With both ends included, repeat exactly the lines of the entries below from the one containing "brown cutting board: [169,161,239,247]" down to the one containing "green cupcake: [216,48,274,115]", and no others.

== Data to use ==

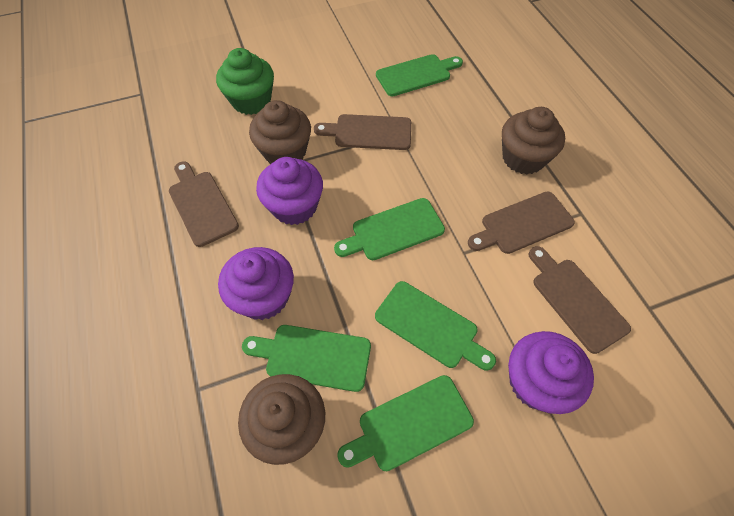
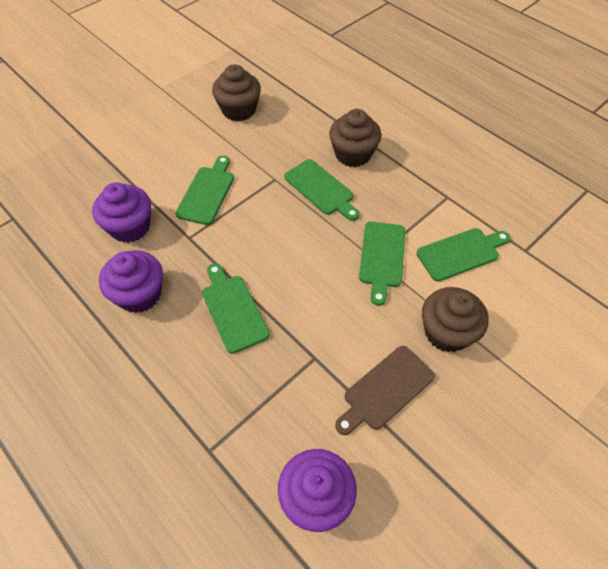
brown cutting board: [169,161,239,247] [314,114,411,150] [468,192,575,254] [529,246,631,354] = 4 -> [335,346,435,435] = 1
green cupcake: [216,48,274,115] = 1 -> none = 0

===
== Data to use ==

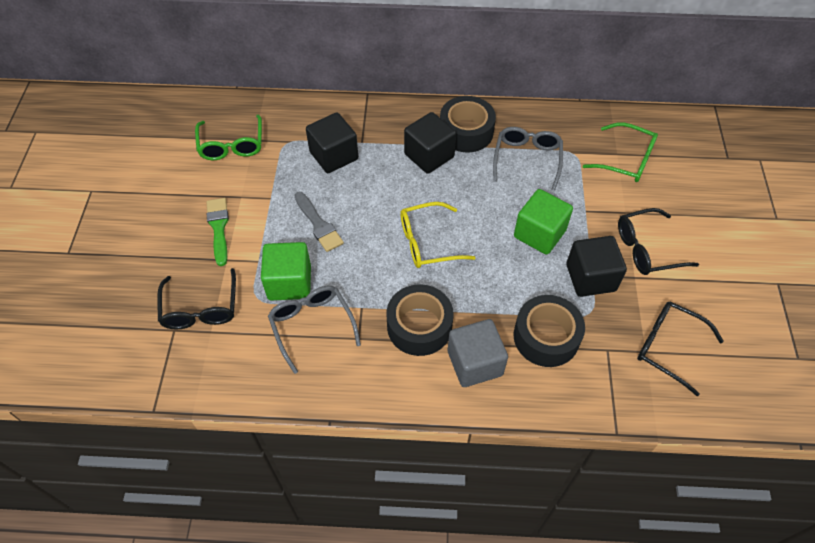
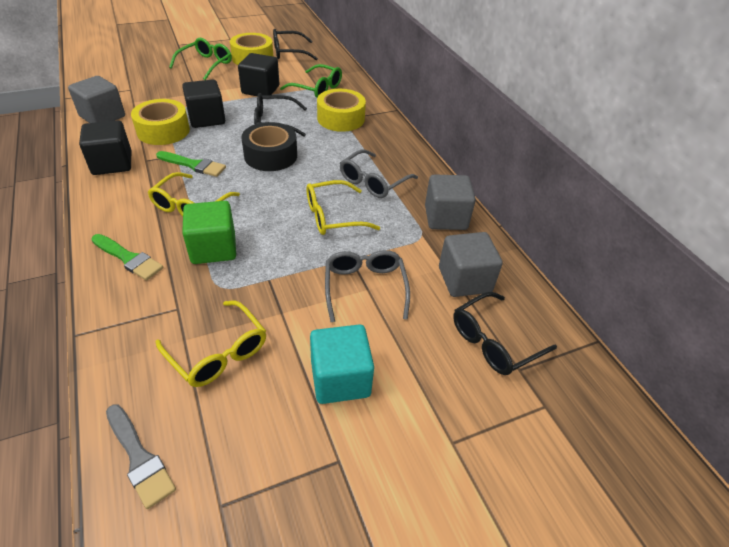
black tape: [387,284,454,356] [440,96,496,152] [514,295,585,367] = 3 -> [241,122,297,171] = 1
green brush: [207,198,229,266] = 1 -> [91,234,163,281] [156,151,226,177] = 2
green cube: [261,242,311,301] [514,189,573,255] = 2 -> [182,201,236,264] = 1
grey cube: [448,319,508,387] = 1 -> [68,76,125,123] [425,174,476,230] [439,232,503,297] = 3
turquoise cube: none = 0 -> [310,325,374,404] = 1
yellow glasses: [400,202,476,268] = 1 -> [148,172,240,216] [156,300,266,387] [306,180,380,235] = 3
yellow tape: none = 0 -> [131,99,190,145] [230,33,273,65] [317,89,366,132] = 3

===

> _Solution to this exercise_
brown cutting board: [169,161,239,247] [314,114,411,150] [468,192,575,254] [529,246,631,354] = 4 -> [335,346,435,435] = 1
green cupcake: [216,48,274,115] = 1 -> none = 0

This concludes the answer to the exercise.